Assignment:
The required answer is the data below, restated word for word with images omitted.

The data:
★ ★ ★

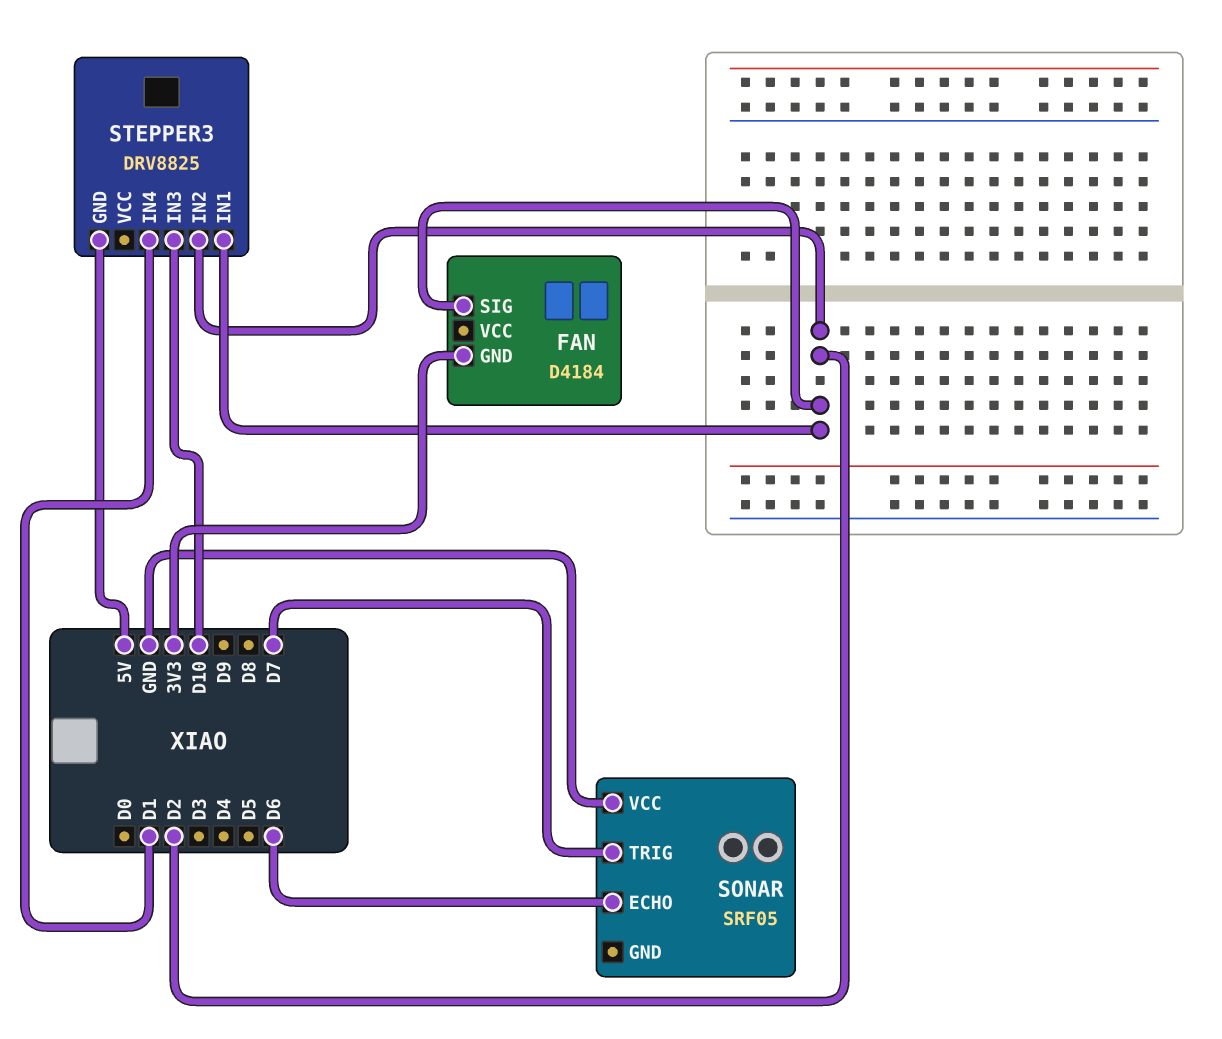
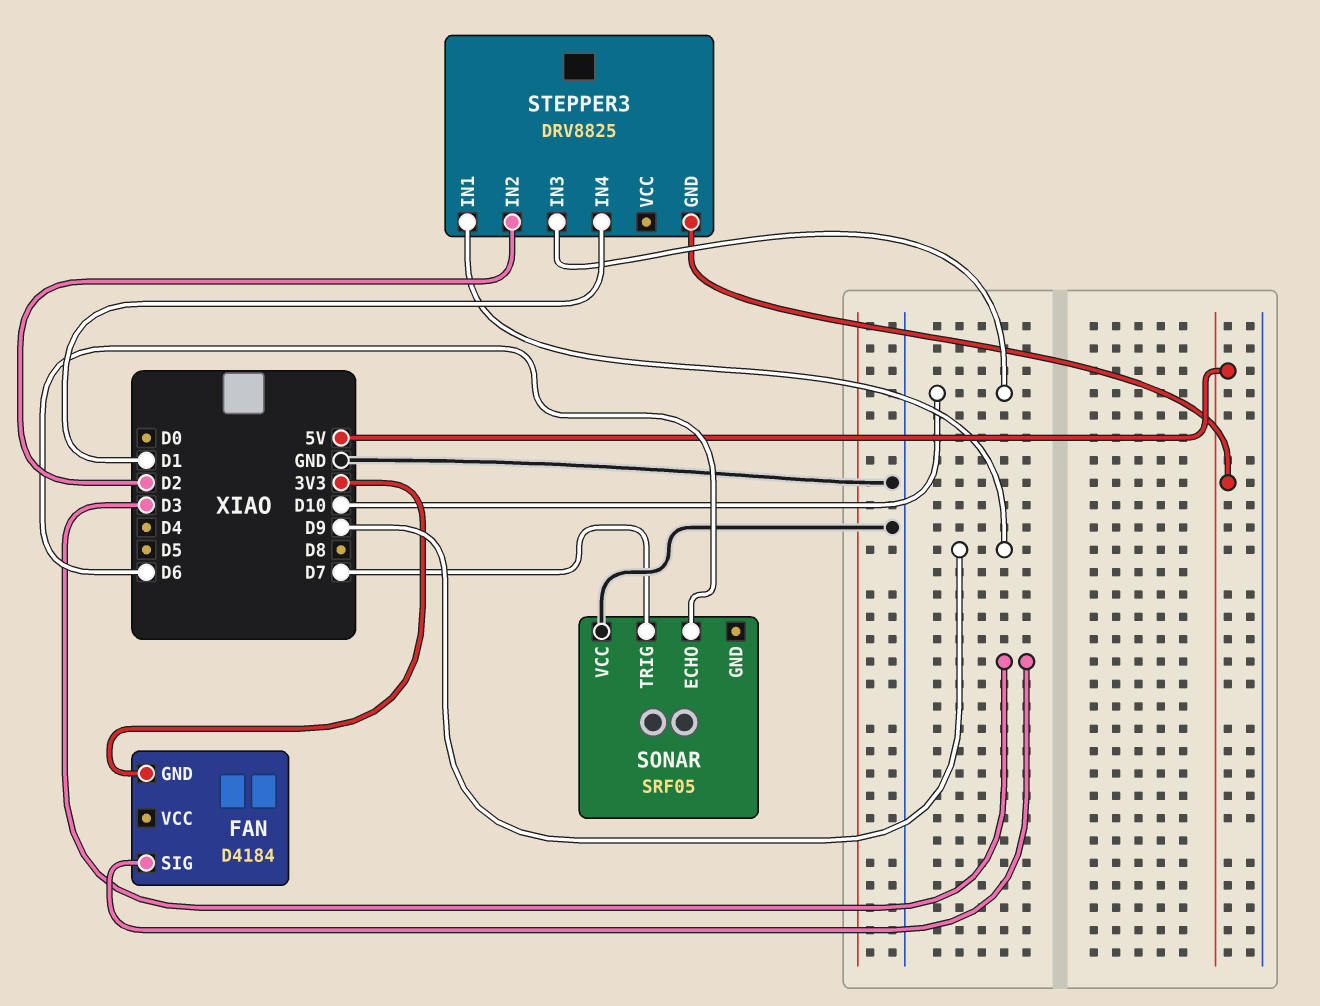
FAN pin SIG: D2 -> D3
STEPPER3 pin IN1: D2 -> D9

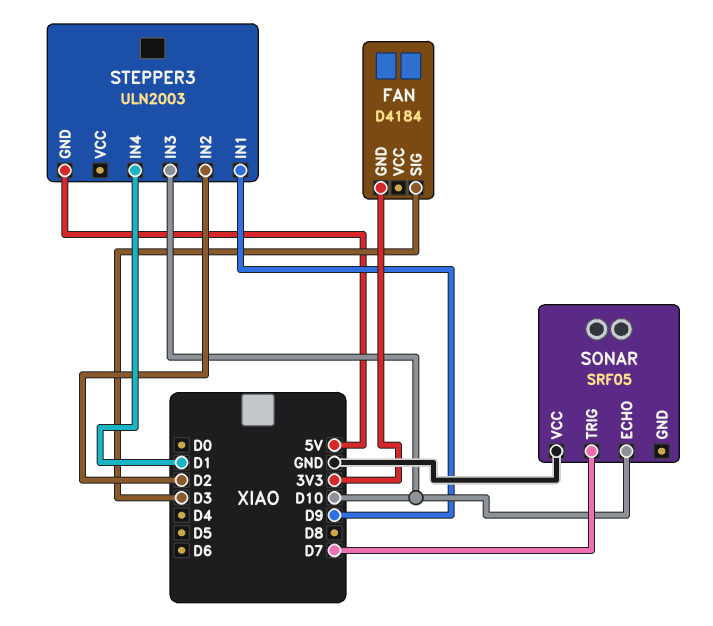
SONAR pin ECHO: D6 -> D10
STEPPER3: DRV8825 -> ULN2003

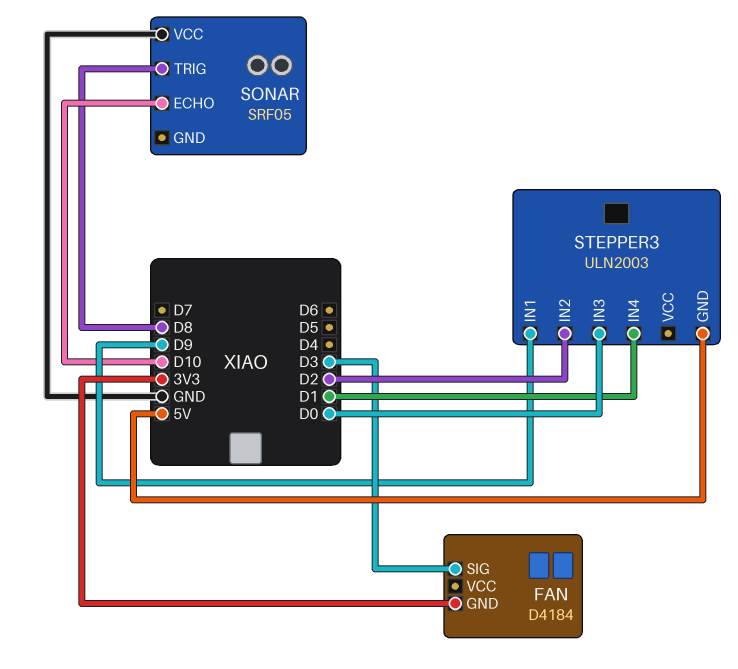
SONAR pin TRIG: D7 -> D8
STEPPER3 pin IN3: D10 -> D0

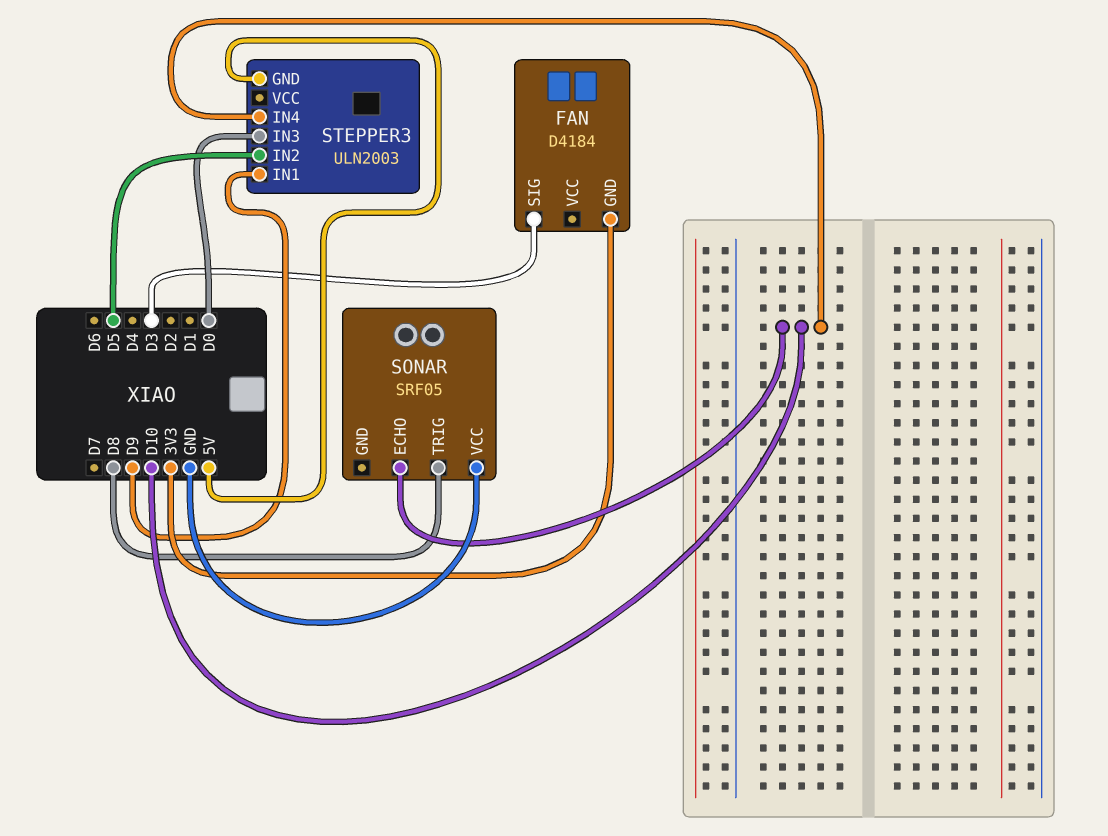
STEPPER3 pin IN2: D2 -> D5
STEPPER3 pin IN4: D1 -> D10

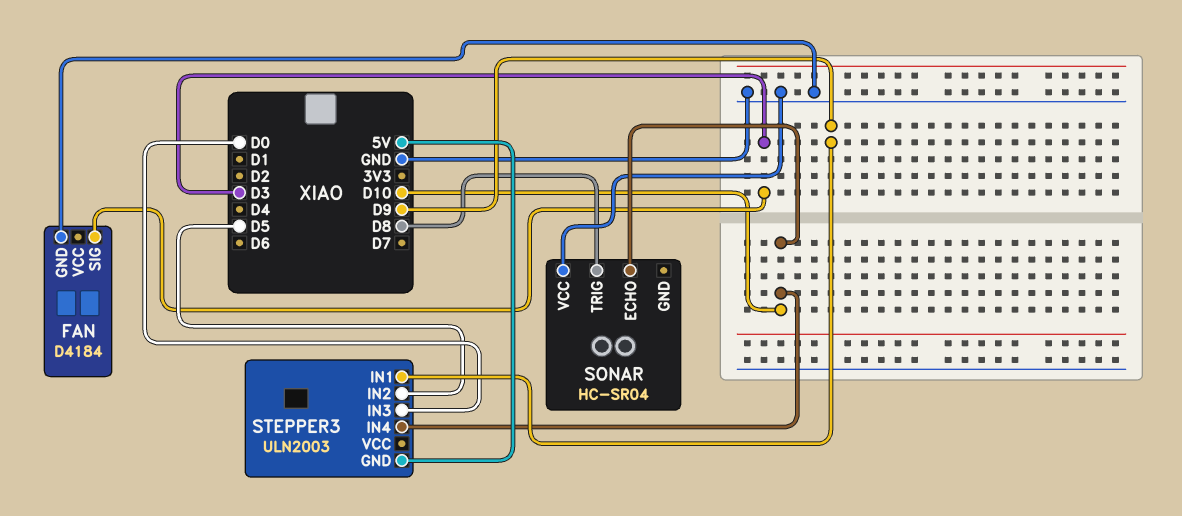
FAN pin GND: 3V3 -> GND
SONAR: SRF05 -> HC-SR04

★ ★ ★

Solved problem:
FAN pin SIG: D2 -> D3
STEPPER3 pin IN1: D2 -> D9

SONAR pin ECHO: D6 -> D10
STEPPER3: DRV8825 -> ULN2003

SONAR pin TRIG: D7 -> D8
STEPPER3 pin IN3: D10 -> D0

STEPPER3 pin IN2: D2 -> D5
STEPPER3 pin IN4: D1 -> D10

FAN pin GND: 3V3 -> GND
SONAR: SRF05 -> HC-SR04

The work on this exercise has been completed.